- _Data to process_
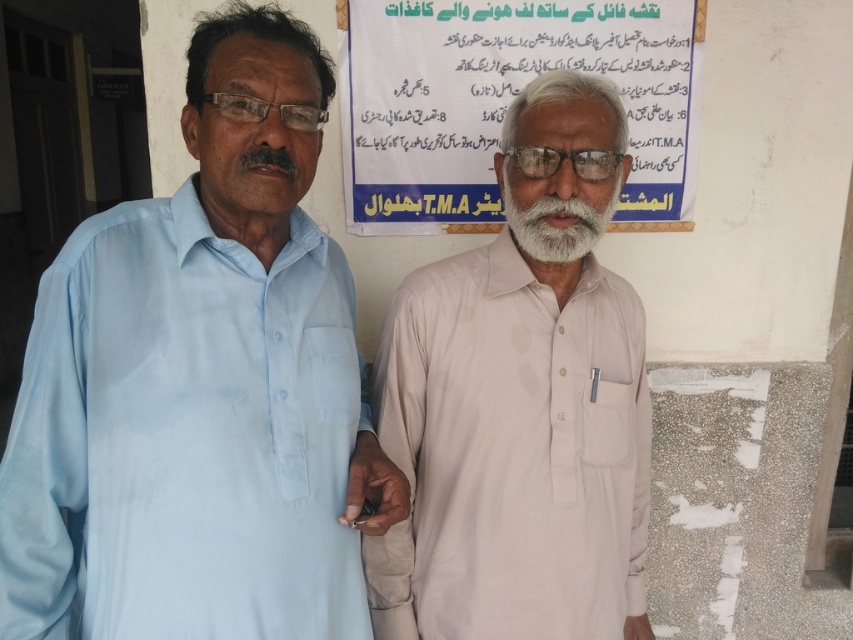
Question: Which point is closer to the camera?

Choices:
 (A) (233, 209)
 (B) (410, 211)

Answer: (A)

Question: Which object is positioned closest to the light beige cotton shirt at center?

Choices:
 (A) white soft beard at center
 (B) white paper at upper center

Answer: (A)

Question: Does light beige cotton shirt at center have a lesser width compared to white soft beard at center?

Choices:
 (A) no
 (B) yes

Answer: (A)

Question: Which of the following is the closest to the observer?

Choices:
 (A) [416, 173]
 (B) [410, 627]

Answer: (B)

Question: Where is light blue cotton shirt at left located in relation to light beige cotton shirt at center in the image?

Choices:
 (A) above
 (B) below

Answer: (A)

Question: Does light beige cotton shirt at center appear over white paper at upper center?

Choices:
 (A) no
 (B) yes

Answer: (A)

- _Task to complete_
Gather every line of the data above that contains the string "center".

- _Answer in full_
Question: Which object is positioned closest to the light beige cotton shirt at center?
 (A) white soft beard at center
 (B) white paper at upper center
Question: Does light beige cotton shirt at center have a lesser width compared to white soft beard at center?
Question: Where is light blue cotton shirt at left located in relation to light beige cotton shirt at center in the image?
Question: Does light beige cotton shirt at center appear over white paper at upper center?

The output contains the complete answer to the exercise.